# WHAT YOU WILL DO
Can you convert all of the following data into a JSON list of strings, one string per line, leaving out any blank lines?

# Stored records
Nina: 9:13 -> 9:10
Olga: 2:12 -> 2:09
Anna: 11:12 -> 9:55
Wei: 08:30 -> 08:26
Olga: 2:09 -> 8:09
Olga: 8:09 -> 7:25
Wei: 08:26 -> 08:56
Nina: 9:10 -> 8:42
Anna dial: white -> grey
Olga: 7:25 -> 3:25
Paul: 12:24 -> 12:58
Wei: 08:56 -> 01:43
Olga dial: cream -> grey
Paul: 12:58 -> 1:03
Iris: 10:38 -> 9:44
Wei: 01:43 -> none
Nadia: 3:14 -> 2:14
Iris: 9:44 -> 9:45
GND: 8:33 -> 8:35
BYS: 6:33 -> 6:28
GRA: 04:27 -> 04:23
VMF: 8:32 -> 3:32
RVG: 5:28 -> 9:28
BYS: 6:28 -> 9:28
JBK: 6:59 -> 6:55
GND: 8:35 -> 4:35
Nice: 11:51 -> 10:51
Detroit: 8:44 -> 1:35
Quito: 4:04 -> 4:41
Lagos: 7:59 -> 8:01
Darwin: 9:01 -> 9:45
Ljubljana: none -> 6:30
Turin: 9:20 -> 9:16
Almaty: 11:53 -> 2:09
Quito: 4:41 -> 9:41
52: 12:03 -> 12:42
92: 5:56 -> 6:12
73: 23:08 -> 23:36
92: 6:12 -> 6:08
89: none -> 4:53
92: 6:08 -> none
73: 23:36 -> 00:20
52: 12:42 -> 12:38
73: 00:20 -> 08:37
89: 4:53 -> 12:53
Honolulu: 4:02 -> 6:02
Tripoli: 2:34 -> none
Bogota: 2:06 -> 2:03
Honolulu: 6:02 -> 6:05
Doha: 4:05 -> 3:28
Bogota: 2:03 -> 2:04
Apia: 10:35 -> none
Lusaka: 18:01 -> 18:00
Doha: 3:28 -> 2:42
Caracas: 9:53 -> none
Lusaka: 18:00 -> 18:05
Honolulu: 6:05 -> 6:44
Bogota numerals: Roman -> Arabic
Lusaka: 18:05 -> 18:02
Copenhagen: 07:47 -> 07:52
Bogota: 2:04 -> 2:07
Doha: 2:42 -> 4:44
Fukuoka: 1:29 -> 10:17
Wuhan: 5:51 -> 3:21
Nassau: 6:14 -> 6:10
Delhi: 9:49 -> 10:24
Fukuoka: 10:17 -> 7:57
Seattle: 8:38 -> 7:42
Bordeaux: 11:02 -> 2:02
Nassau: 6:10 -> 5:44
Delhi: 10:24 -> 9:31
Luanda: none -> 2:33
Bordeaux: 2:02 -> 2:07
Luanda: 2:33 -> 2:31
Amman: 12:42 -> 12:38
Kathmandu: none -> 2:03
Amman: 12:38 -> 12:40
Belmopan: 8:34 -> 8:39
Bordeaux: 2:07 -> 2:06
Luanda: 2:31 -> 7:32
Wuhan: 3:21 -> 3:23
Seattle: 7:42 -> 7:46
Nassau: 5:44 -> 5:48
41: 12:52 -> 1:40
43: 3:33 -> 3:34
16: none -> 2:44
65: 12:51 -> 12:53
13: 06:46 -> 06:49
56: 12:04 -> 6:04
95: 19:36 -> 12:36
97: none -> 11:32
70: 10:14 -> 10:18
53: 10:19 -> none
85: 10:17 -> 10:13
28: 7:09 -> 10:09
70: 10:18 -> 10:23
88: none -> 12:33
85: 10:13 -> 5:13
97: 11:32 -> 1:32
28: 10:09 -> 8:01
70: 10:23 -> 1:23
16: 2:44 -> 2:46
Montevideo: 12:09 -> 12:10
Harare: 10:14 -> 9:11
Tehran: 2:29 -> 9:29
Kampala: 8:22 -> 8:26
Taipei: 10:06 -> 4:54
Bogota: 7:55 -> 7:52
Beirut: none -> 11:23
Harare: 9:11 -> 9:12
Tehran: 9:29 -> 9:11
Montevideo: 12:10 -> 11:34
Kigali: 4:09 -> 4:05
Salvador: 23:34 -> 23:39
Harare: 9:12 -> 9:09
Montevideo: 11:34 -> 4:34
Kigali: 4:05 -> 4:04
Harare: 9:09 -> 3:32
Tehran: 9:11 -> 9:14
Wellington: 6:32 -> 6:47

# EXPECTED ANSWER
[
  "Nina: 9:13 -> 9:10",
  "Olga: 2:12 -> 2:09",
  "Anna: 11:12 -> 9:55",
  "Wei: 08:30 -> 08:26",
  "Olga: 2:09 -> 8:09",
  "Olga: 8:09 -> 7:25",
  "Wei: 08:26 -> 08:56",
  "Nina: 9:10 -> 8:42",
  "Anna dial: white -> grey",
  "Olga: 7:25 -> 3:25",
  "Paul: 12:24 -> 12:58",
  "Wei: 08:56 -> 01:43",
  "Olga dial: cream -> grey",
  "Paul: 12:58 -> 1:03",
  "Iris: 10:38 -> 9:44",
  "Wei: 01:43 -> none",
  "Nadia: 3:14 -> 2:14",
  "Iris: 9:44 -> 9:45",
  "GND: 8:33 -> 8:35",
  "BYS: 6:33 -> 6:28",
  "GRA: 04:27 -> 04:23",
  "VMF: 8:32 -> 3:32",
  "RVG: 5:28 -> 9:28",
  "BYS: 6:28 -> 9:28",
  "JBK: 6:59 -> 6:55",
  "GND: 8:35 -> 4:35",
  "Nice: 11:51 -> 10:51",
  "Detroit: 8:44 -> 1:35",
  "Quito: 4:04 -> 4:41",
  "Lagos: 7:59 -> 8:01",
  "Darwin: 9:01 -> 9:45",
  "Ljubljana: none -> 6:30",
  "Turin: 9:20 -> 9:16",
  "Almaty: 11:53 -> 2:09",
  "Quito: 4:41 -> 9:41",
  "52: 12:03 -> 12:42",
  "92: 5:56 -> 6:12",
  "73: 23:08 -> 23:36",
  "92: 6:12 -> 6:08",
  "89: none -> 4:53",
  "92: 6:08 -> none",
  "73: 23:36 -> 00:20",
  "52: 12:42 -> 12:38",
  "73: 00:20 -> 08:37",
  "89: 4:53 -> 12:53",
  "Honolulu: 4:02 -> 6:02",
  "Tripoli: 2:34 -> none",
  "Bogota: 2:06 -> 2:03",
  "Honolulu: 6:02 -> 6:05",
  "Doha: 4:05 -> 3:28",
  "Bogota: 2:03 -> 2:04",
  "Apia: 10:35 -> none",
  "Lusaka: 18:01 -> 18:00",
  "Doha: 3:28 -> 2:42",
  "Caracas: 9:53 -> none",
  "Lusaka: 18:00 -> 18:05",
  "Honolulu: 6:05 -> 6:44",
  "Bogota numerals: Roman -> Arabic",
  "Lusaka: 18:05 -> 18:02",
  "Copenhagen: 07:47 -> 07:52",
  "Bogota: 2:04 -> 2:07",
  "Doha: 2:42 -> 4:44",
  "Fukuoka: 1:29 -> 10:17",
  "Wuhan: 5:51 -> 3:21",
  "Nassau: 6:14 -> 6:10",
  "Delhi: 9:49 -> 10:24",
  "Fukuoka: 10:17 -> 7:57",
  "Seattle: 8:38 -> 7:42",
  "Bordeaux: 11:02 -> 2:02",
  "Nassau: 6:10 -> 5:44",
  "Delhi: 10:24 -> 9:31",
  "Luanda: none -> 2:33",
  "Bordeaux: 2:02 -> 2:07",
  "Luanda: 2:33 -> 2:31",
  "Amman: 12:42 -> 12:38",
  "Kathmandu: none -> 2:03",
  "Amman: 12:38 -> 12:40",
  "Belmopan: 8:34 -> 8:39",
  "Bordeaux: 2:07 -> 2:06",
  "Luanda: 2:31 -> 7:32",
  "Wuhan: 3:21 -> 3:23",
  "Seattle: 7:42 -> 7:46",
  "Nassau: 5:44 -> 5:48",
  "41: 12:52 -> 1:40",
  "43: 3:33 -> 3:34",
  "16: none -> 2:44",
  "65: 12:51 -> 12:53",
  "13: 06:46 -> 06:49",
  "56: 12:04 -> 6:04",
  "95: 19:36 -> 12:36",
  "97: none -> 11:32",
  "70: 10:14 -> 10:18",
  "53: 10:19 -> none",
  "85: 10:17 -> 10:13",
  "28: 7:09 -> 10:09",
  "70: 10:18 -> 10:23",
  "88: none -> 12:33",
  "85: 10:13 -> 5:13",
  "97: 11:32 -> 1:32",
  "28: 10:09 -> 8:01",
  "70: 10:23 -> 1:23",
  "16: 2:44 -> 2:46",
  "Montevideo: 12:09 -> 12:10",
  "Harare: 10:14 -> 9:11",
  "Tehran: 2:29 -> 9:29",
  "Kampala: 8:22 -> 8:26",
  "Taipei: 10:06 -> 4:54",
  "Bogota: 7:55 -> 7:52",
  "Beirut: none -> 11:23",
  "Harare: 9:11 -> 9:12",
  "Tehran: 9:29 -> 9:11",
  "Montevideo: 12:10 -> 11:34",
  "Kigali: 4:09 -> 4:05",
  "Salvador: 23:34 -> 23:39",
  "Harare: 9:12 -> 9:09",
  "Montevideo: 11:34 -> 4:34",
  "Kigali: 4:05 -> 4:04",
  "Harare: 9:09 -> 3:32",
  "Tehran: 9:11 -> 9:14",
  "Wellington: 6:32 -> 6:47"
]